## Written task:
The word "right" marks the lines to keep; find each one in the data and copy it.

## Data supplied:
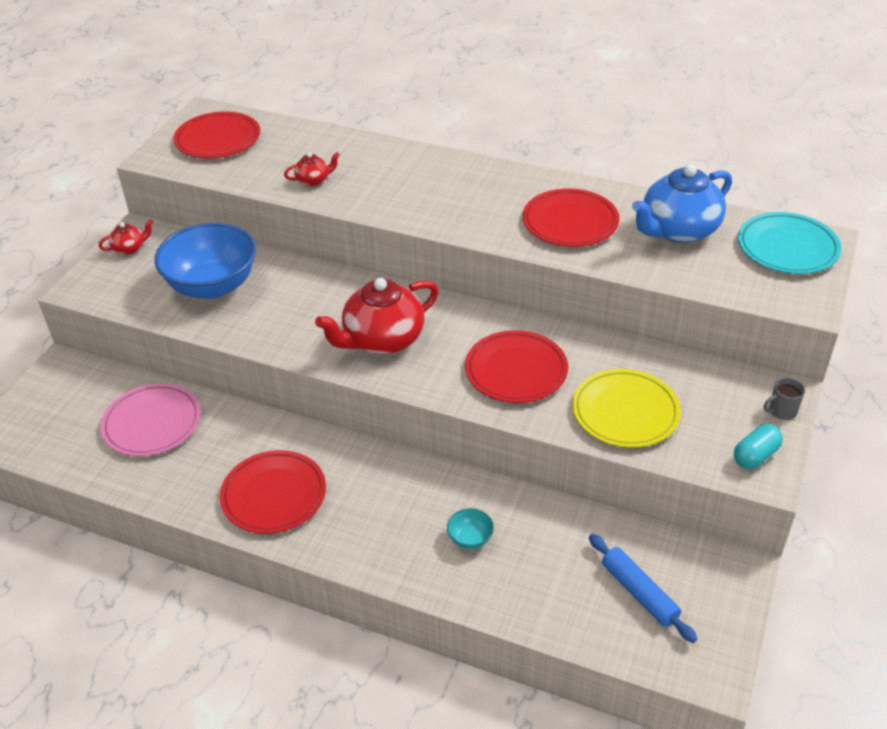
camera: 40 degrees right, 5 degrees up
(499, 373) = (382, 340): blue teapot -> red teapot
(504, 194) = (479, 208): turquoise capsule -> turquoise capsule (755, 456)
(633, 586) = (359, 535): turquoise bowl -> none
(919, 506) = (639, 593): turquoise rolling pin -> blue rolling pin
==
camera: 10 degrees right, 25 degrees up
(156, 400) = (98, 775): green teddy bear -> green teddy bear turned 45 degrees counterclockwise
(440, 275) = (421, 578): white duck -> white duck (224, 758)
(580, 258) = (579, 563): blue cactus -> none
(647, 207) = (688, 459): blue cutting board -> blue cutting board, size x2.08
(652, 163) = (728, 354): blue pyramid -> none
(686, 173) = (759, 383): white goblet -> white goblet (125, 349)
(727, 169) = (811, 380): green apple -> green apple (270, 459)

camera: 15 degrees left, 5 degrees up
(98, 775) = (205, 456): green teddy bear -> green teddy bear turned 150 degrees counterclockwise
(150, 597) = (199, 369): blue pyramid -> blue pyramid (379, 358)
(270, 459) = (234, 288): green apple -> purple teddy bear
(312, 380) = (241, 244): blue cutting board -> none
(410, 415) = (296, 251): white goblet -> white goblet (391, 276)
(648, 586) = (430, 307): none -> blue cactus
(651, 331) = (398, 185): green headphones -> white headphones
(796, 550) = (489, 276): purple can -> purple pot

## Answer section:
camera: 40 degrees right, 5 degrees up
camera: 10 degrees right, 25 degrees up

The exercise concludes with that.